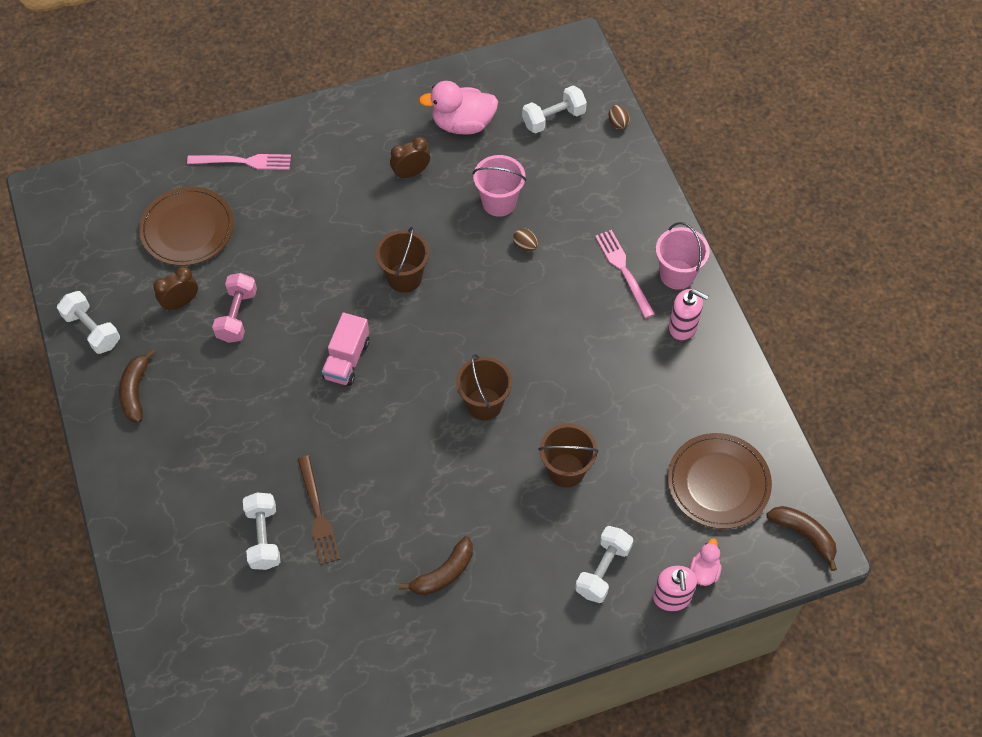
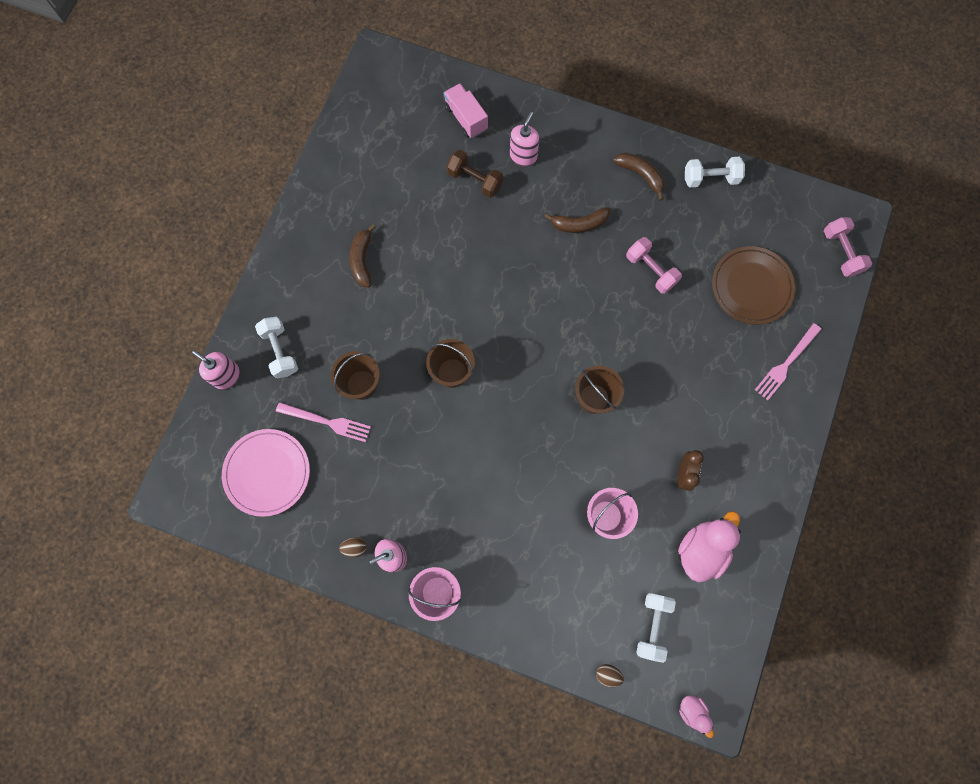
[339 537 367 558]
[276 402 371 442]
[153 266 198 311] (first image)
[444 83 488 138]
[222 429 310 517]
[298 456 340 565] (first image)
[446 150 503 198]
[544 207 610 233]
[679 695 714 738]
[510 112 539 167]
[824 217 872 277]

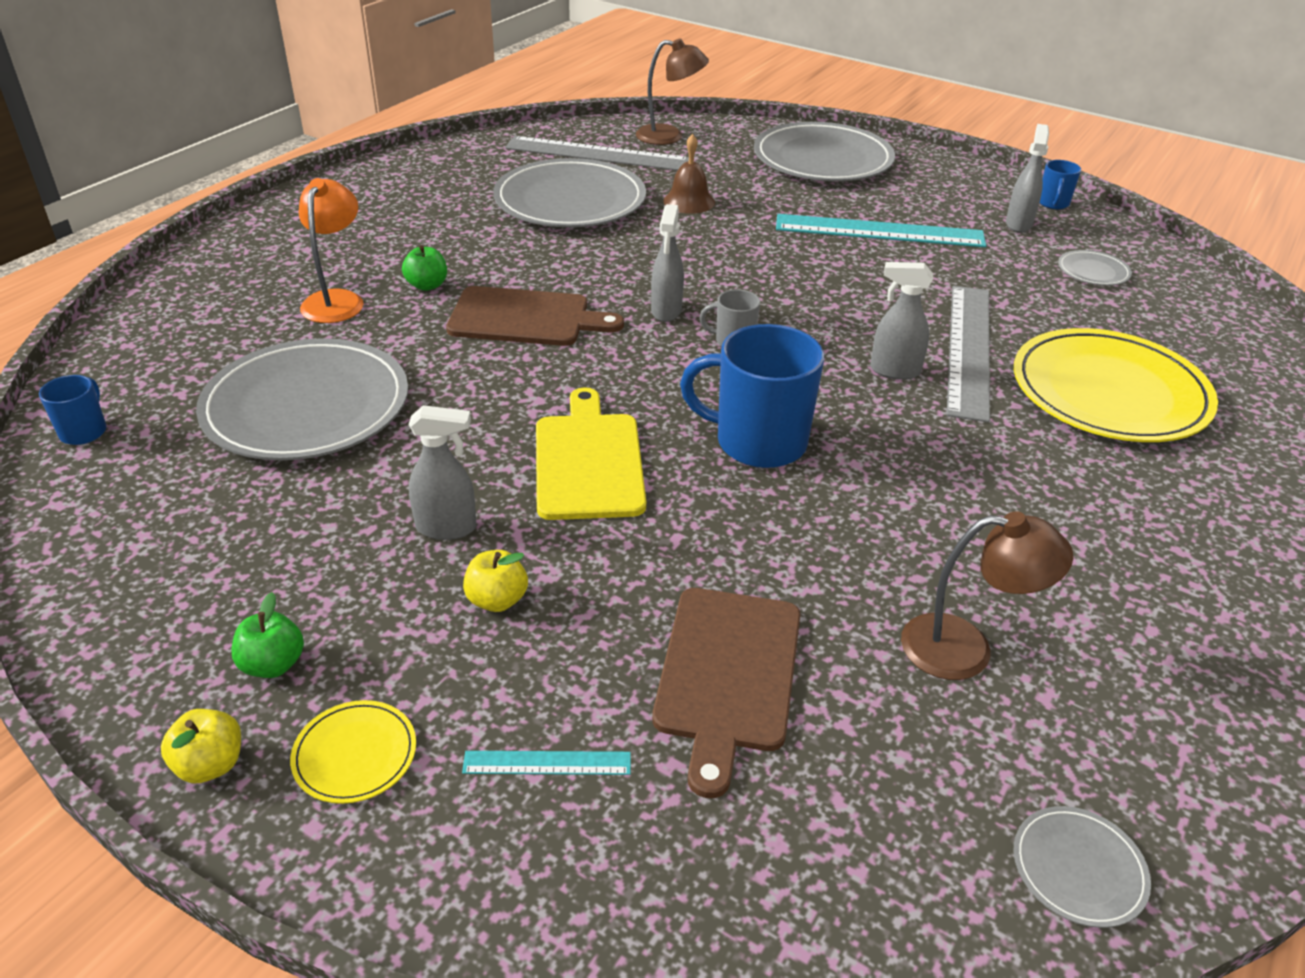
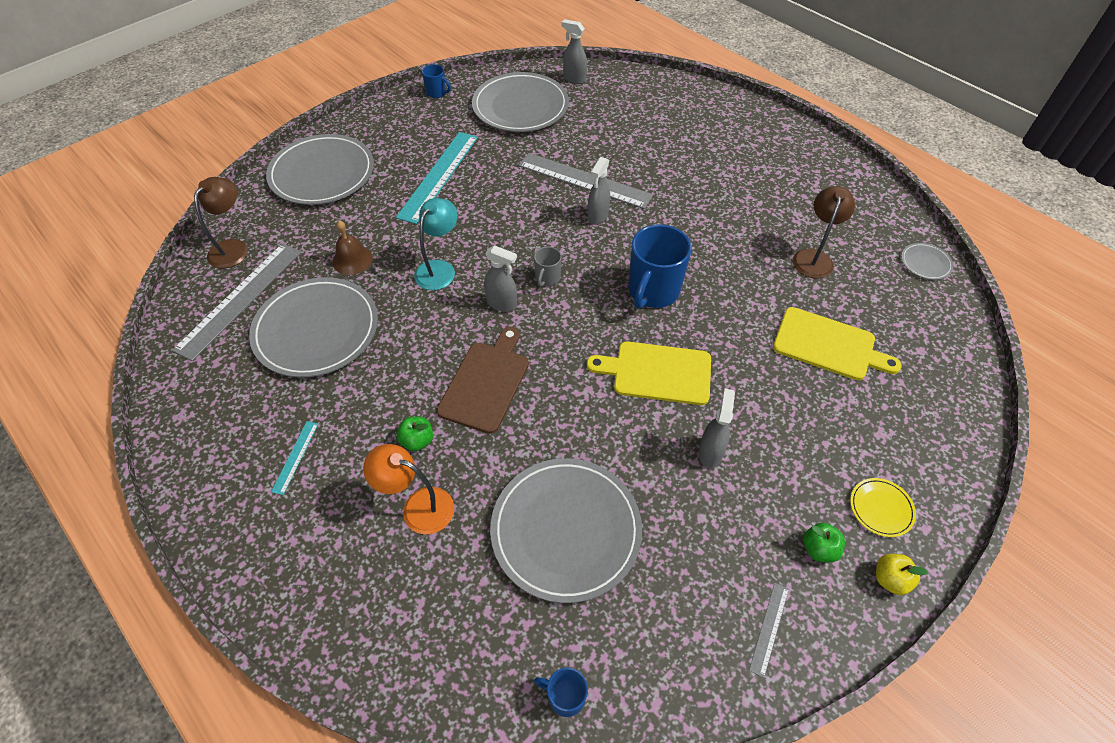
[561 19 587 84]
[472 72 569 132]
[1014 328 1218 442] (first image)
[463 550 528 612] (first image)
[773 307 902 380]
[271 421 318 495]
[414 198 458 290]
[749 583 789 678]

────────────────────

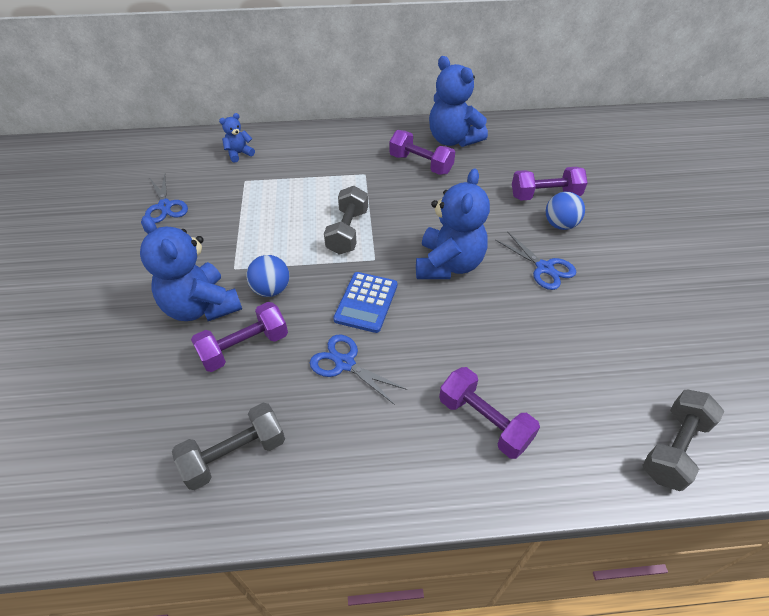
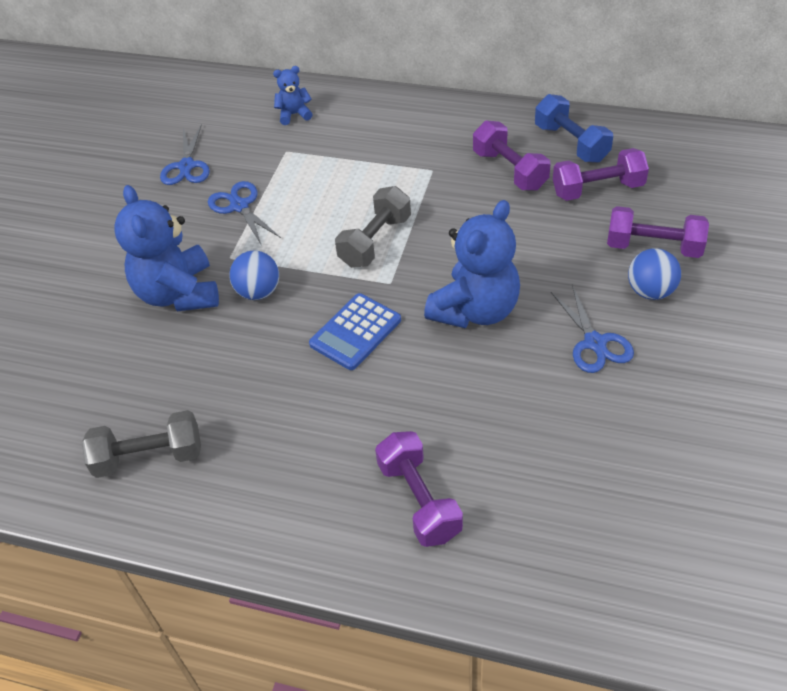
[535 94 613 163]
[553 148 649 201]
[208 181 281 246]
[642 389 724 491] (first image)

────────────────────

**PROBLEM**. Your answer should consist of the lines from the line with "[276 402 371 442]" to the line with "[510 112 539 167]" above, repeated exactly, both ends included.

**FINISHED EXERCISE**.
[276 402 371 442]
[153 266 198 311] (first image)
[444 83 488 138]
[222 429 310 517]
[298 456 340 565] (first image)
[446 150 503 198]
[544 207 610 233]
[679 695 714 738]
[510 112 539 167]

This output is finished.